WHAT IS REQUIRED: Extract each line in the entries below that contains the word "Considering".

RECORD EXCERPTS:
## Begin
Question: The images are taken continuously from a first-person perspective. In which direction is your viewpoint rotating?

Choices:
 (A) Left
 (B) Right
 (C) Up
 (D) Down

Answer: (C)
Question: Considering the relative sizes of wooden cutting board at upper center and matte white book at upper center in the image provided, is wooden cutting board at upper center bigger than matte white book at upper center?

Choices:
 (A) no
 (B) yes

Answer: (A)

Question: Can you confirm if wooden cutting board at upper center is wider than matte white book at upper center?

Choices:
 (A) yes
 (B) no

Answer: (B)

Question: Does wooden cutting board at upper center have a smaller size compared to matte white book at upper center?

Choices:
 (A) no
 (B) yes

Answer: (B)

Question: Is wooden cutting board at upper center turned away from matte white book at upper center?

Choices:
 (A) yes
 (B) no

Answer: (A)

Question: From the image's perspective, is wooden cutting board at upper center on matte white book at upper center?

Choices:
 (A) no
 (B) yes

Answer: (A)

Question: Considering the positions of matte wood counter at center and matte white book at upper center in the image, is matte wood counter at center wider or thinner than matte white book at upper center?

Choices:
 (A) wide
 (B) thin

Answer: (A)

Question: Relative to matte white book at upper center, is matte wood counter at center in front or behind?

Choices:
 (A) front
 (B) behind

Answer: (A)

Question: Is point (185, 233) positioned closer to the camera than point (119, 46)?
## End
FINAL ANSWER:
Question: Considering the relative sizes of wooden cutting board at upper center and matte white book at upper center in the image provided, is wooden cutting board at upper center bigger than matte white book at upper center?
Question: Considering the positions of matte wood counter at center and matte white book at upper center in the image, is matte wood counter at center wider or thinner than matte white book at upper center?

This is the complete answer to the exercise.